======== Records for this exercise

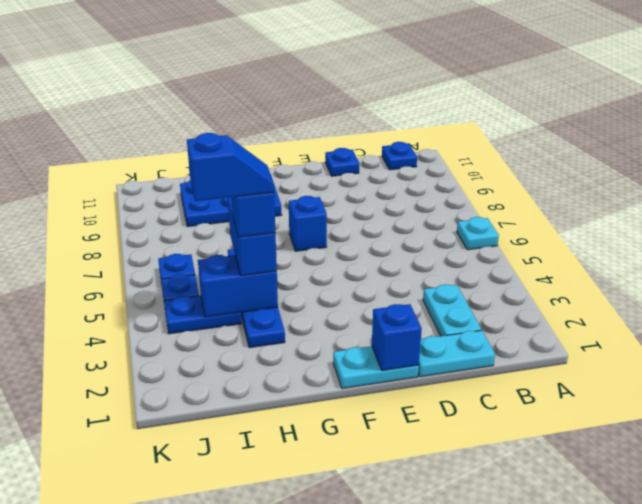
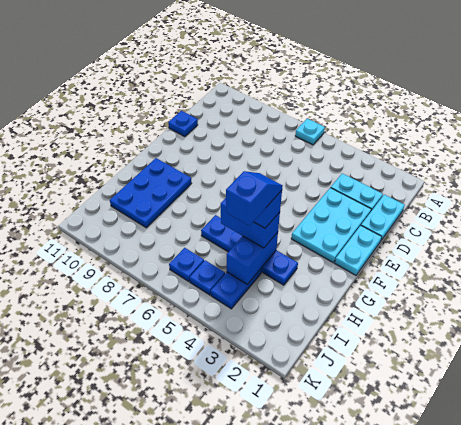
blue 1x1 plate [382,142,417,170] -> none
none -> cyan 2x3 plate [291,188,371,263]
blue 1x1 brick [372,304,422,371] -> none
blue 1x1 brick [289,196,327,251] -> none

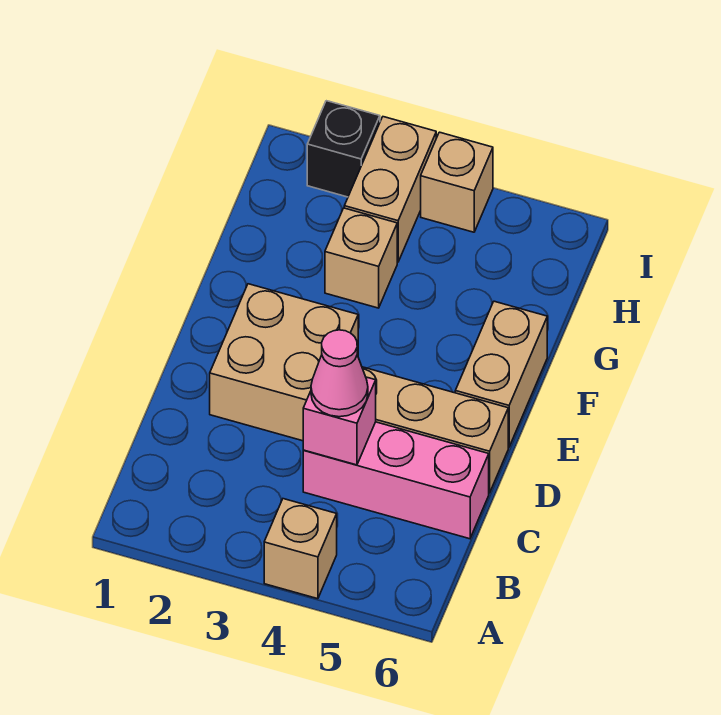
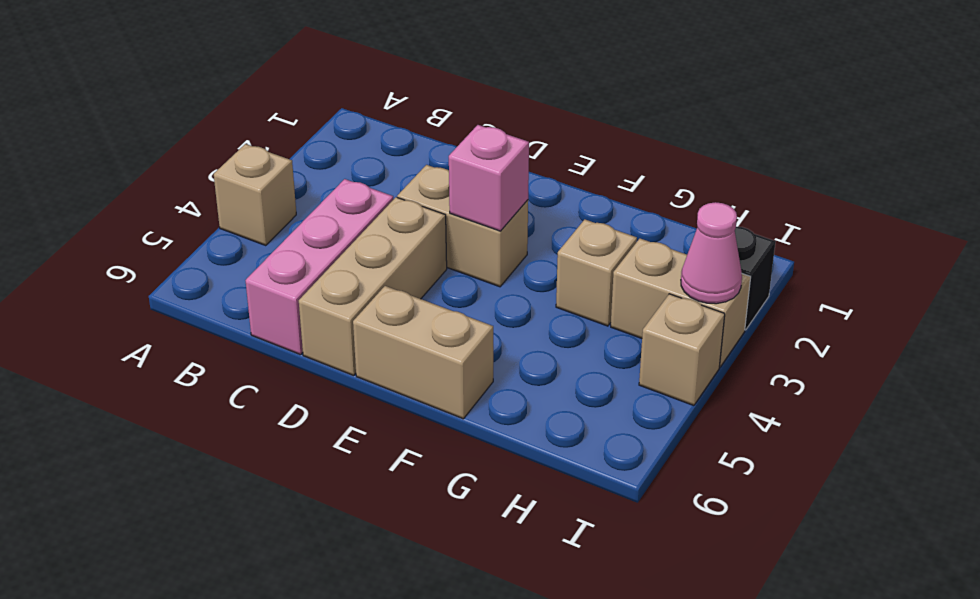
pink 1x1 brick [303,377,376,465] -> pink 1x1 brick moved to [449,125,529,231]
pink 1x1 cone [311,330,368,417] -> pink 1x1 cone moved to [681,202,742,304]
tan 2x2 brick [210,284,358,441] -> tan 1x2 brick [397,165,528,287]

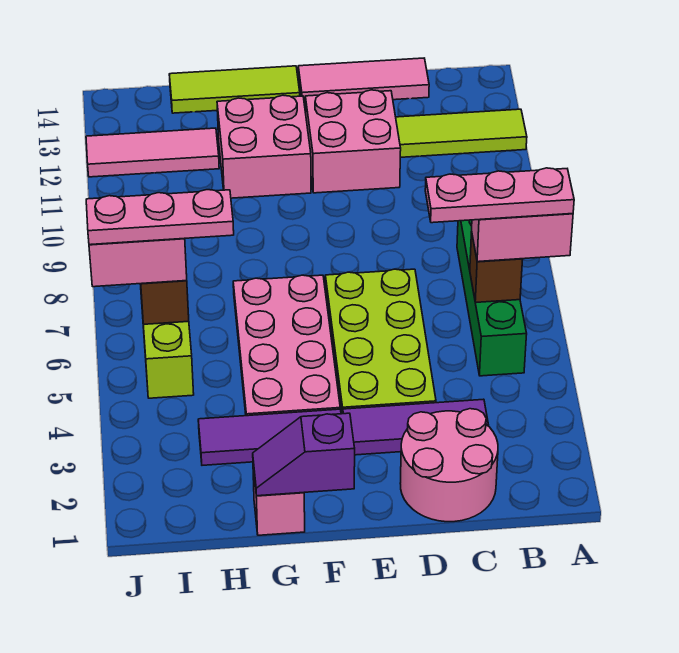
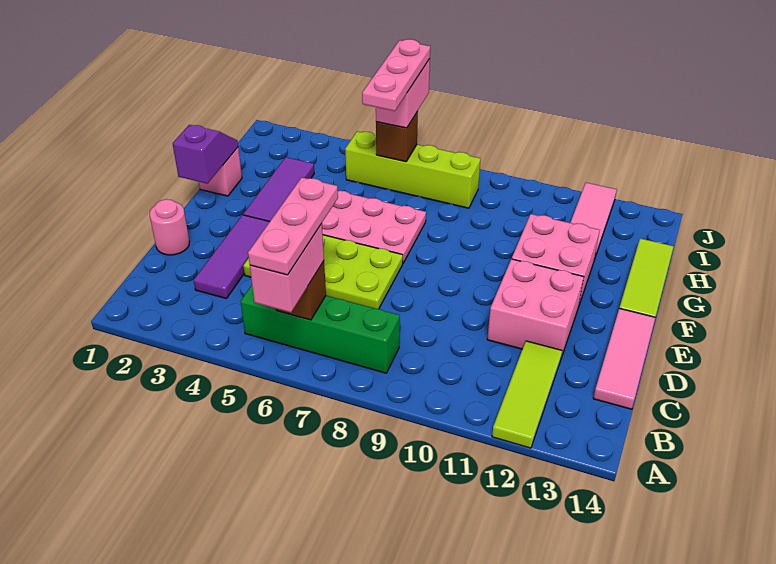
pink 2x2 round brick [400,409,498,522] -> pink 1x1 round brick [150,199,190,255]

================
======== Records for this exercise

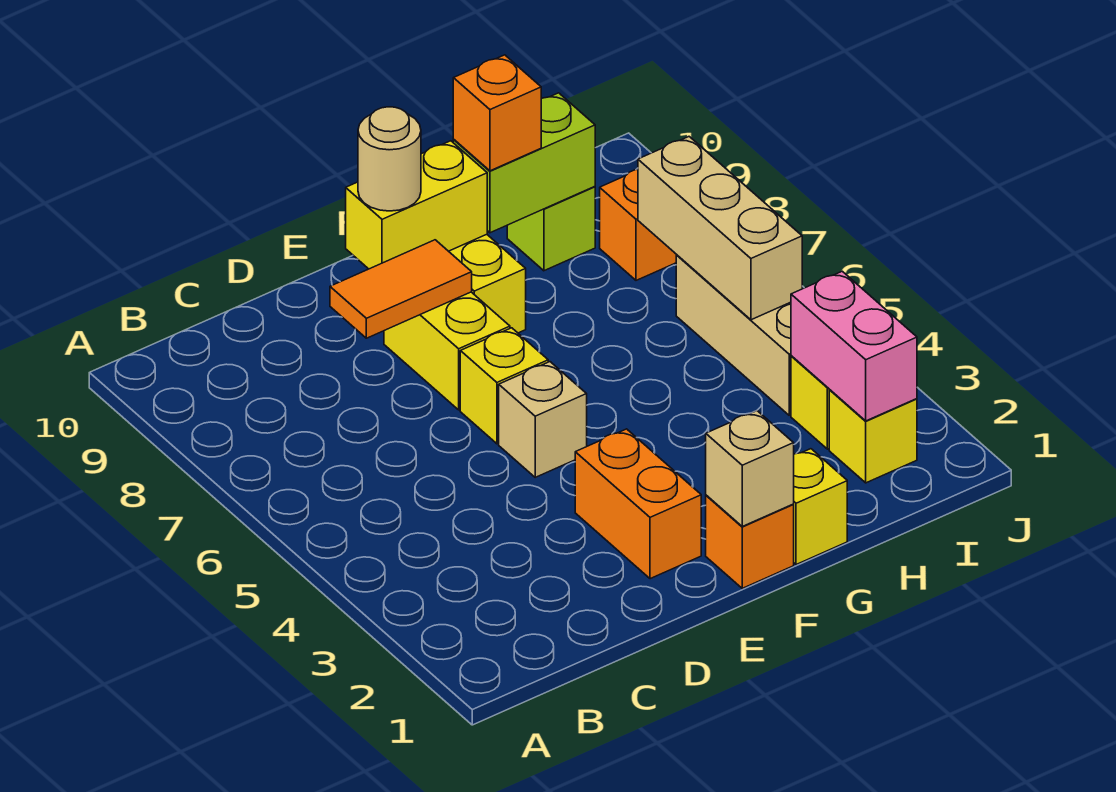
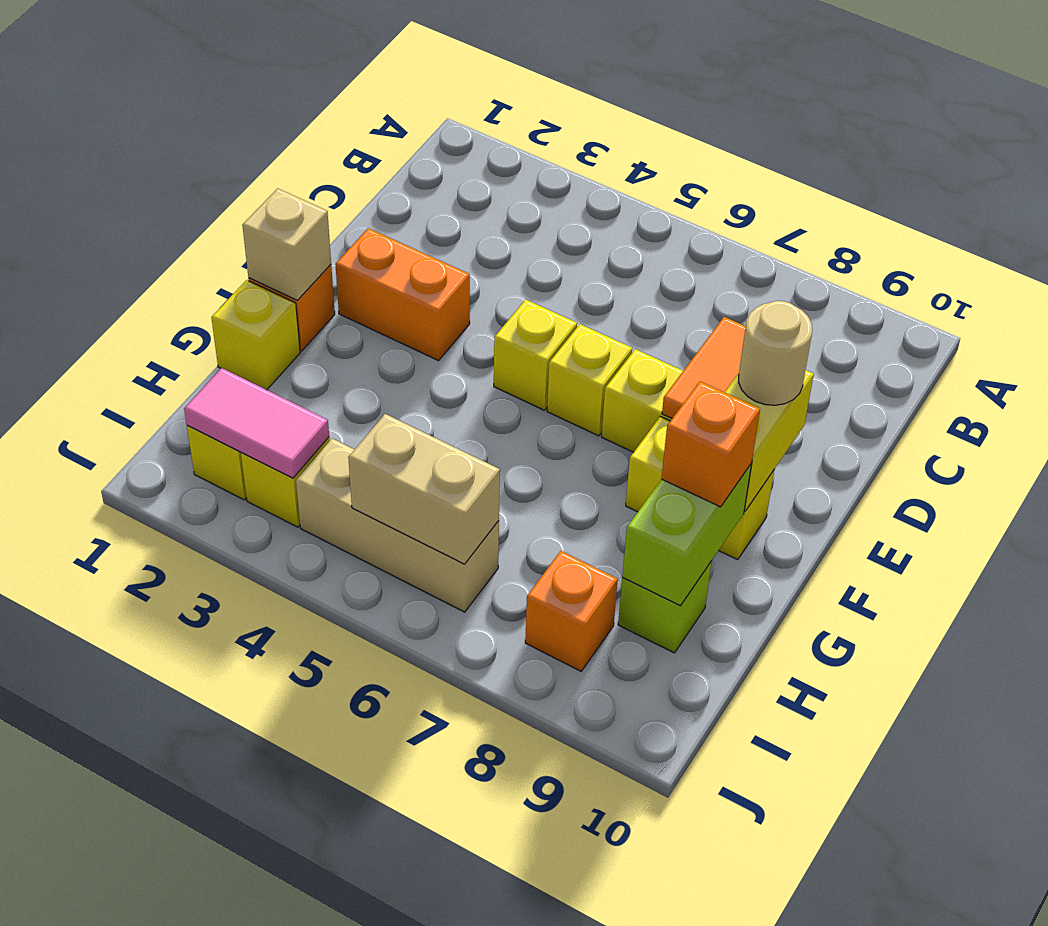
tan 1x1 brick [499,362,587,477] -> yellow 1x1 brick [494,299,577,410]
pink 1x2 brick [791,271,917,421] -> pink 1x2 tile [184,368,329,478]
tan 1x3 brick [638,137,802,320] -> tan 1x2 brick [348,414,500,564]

================
======== Records for this exercise

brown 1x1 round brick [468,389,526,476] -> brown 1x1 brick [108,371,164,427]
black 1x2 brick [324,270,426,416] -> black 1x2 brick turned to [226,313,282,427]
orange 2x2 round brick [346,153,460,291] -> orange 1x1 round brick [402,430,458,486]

================

Both the line above containing "pink 1x1 brick [303,377,376,465]" and the line containing "pink 2x2 round" belong in the copy, along with every line between them; print these exactly and omit the pictures.

# Response:
pink 1x1 brick [303,377,376,465] -> pink 1x1 brick moved to [449,125,529,231]
pink 1x1 cone [311,330,368,417] -> pink 1x1 cone moved to [681,202,742,304]
tan 2x2 brick [210,284,358,441] -> tan 1x2 brick [397,165,528,287]

pink 2x2 round brick [400,409,498,522] -> pink 1x1 round brick [150,199,190,255]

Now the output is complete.